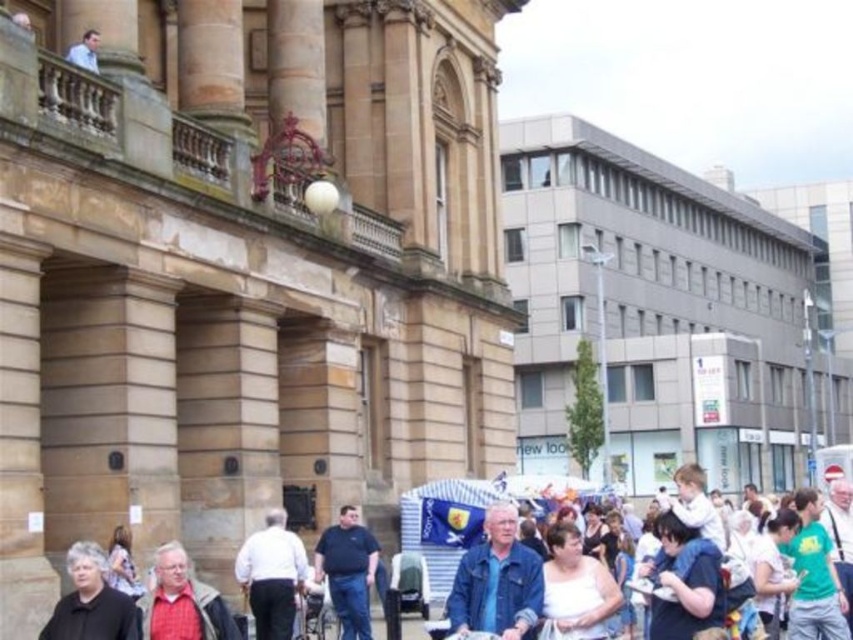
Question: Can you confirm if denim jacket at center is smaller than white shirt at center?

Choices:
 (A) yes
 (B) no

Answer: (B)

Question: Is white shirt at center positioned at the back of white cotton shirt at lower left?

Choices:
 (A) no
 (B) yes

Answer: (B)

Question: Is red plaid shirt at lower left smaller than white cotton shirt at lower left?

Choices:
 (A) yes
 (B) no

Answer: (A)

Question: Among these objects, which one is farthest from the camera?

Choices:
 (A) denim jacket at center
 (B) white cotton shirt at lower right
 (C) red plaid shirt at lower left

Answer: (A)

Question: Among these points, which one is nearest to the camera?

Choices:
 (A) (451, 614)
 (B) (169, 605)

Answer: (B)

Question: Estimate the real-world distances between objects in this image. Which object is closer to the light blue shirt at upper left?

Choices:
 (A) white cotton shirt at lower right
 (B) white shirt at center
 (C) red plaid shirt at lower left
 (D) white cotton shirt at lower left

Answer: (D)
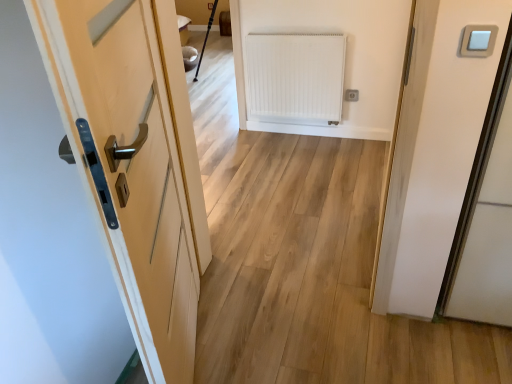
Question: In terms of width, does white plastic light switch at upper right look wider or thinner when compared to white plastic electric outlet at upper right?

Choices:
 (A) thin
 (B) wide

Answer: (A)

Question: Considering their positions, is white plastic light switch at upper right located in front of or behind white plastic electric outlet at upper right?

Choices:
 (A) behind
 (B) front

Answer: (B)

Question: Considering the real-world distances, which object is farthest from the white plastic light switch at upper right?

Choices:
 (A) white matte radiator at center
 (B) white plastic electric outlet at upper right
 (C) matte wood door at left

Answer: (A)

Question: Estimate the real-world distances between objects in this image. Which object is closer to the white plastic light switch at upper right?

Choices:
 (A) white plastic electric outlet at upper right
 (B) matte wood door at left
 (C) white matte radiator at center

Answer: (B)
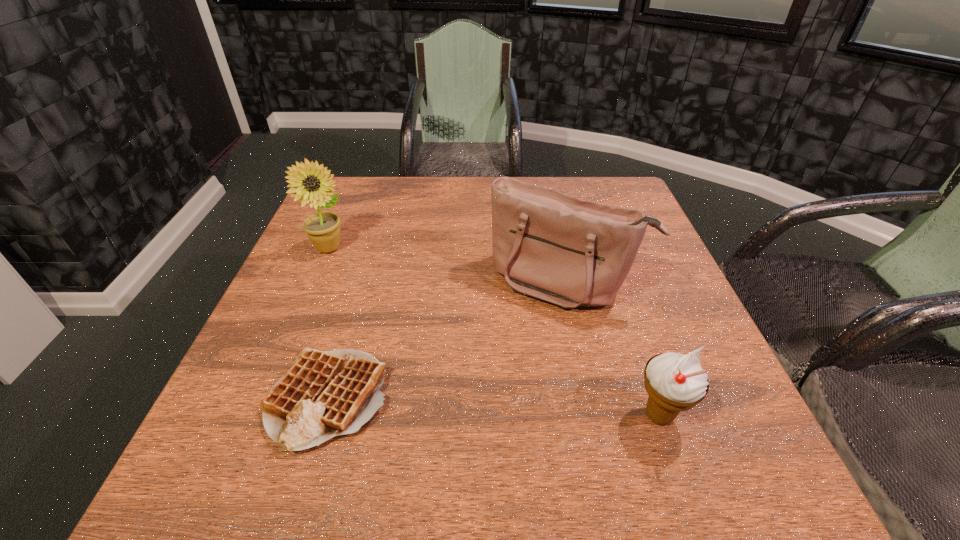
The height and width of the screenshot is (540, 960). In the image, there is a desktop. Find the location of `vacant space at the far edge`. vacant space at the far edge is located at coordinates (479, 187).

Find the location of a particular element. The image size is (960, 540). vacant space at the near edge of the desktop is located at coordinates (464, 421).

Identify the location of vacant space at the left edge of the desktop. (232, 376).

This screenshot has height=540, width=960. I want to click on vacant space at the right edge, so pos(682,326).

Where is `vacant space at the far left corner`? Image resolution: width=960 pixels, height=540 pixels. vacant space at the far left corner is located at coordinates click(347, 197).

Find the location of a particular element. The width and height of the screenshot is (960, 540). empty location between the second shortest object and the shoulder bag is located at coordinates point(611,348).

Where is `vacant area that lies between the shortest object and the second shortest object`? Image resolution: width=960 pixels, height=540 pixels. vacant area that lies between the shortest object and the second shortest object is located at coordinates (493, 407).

+-------+

Directions for this task: Report, in full, each line of the listing above that contains the word "lower".

Exercise result:
Question: Is white shirt at center positioned at the back of white cotton shirt at lower left?
Question: Is red plaid shirt at lower left smaller than white cotton shirt at lower left?
 (B) white cotton shirt at lower right
 (C) red plaid shirt at lower left
 (A) white cotton shirt at lower right
 (C) red plaid shirt at lower left
 (D) white cotton shirt at lower left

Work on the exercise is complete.